** Supplied data follows **

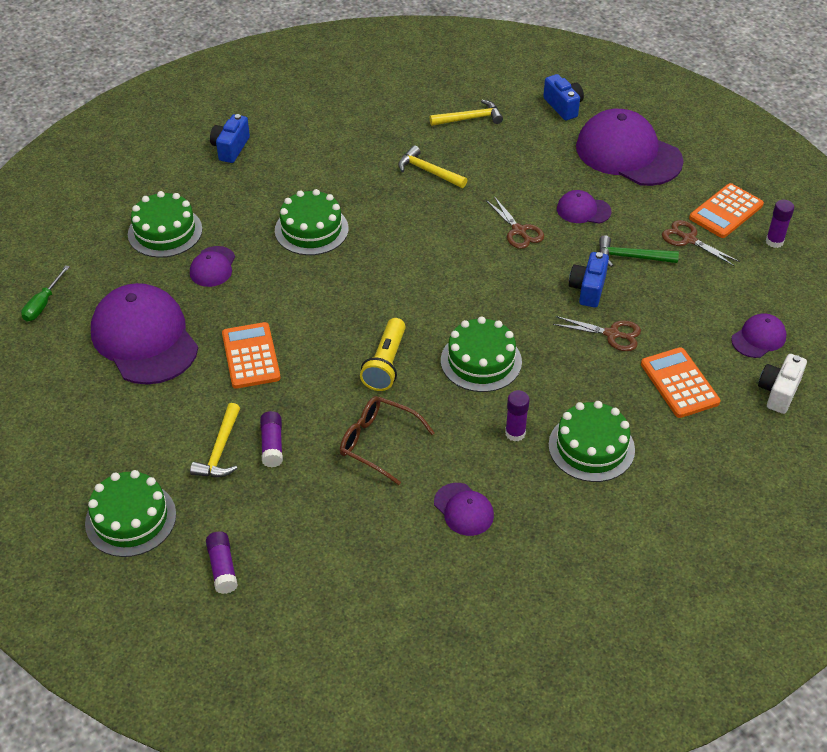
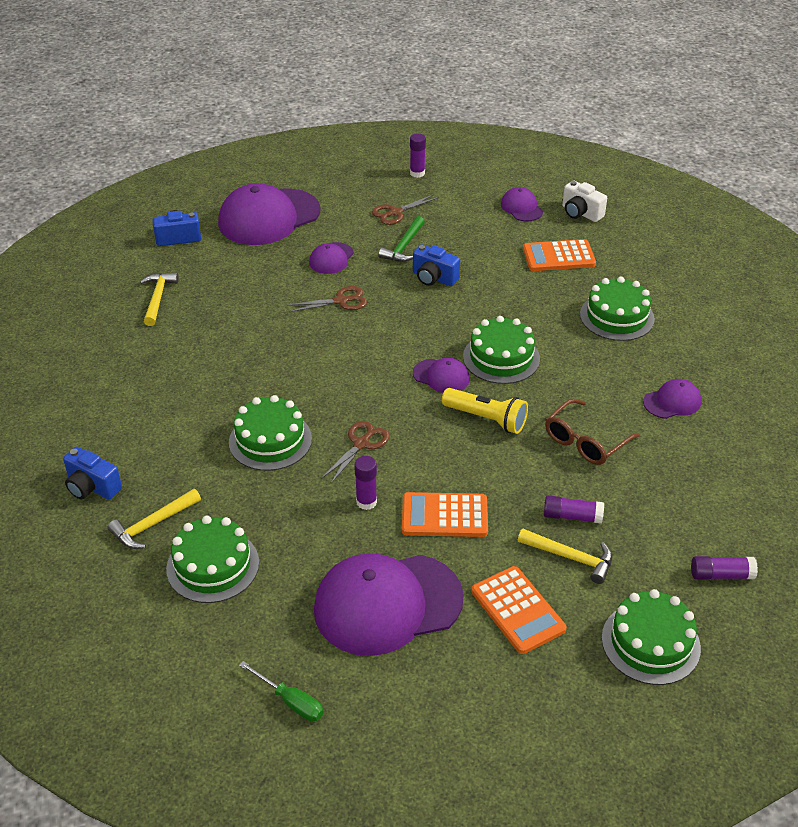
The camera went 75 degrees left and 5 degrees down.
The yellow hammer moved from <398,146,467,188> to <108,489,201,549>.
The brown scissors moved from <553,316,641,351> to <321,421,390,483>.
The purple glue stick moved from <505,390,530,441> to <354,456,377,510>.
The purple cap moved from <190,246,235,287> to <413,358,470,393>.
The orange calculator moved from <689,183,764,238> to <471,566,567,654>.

** End of Supplied data **

> Exercise: Select the lines from the entries that include the word "purple".

> Solution for this exercise:
The purple glue stick moved from <505,390,530,441> to <354,456,377,510>.
The purple cap moved from <190,246,235,287> to <413,358,470,393>.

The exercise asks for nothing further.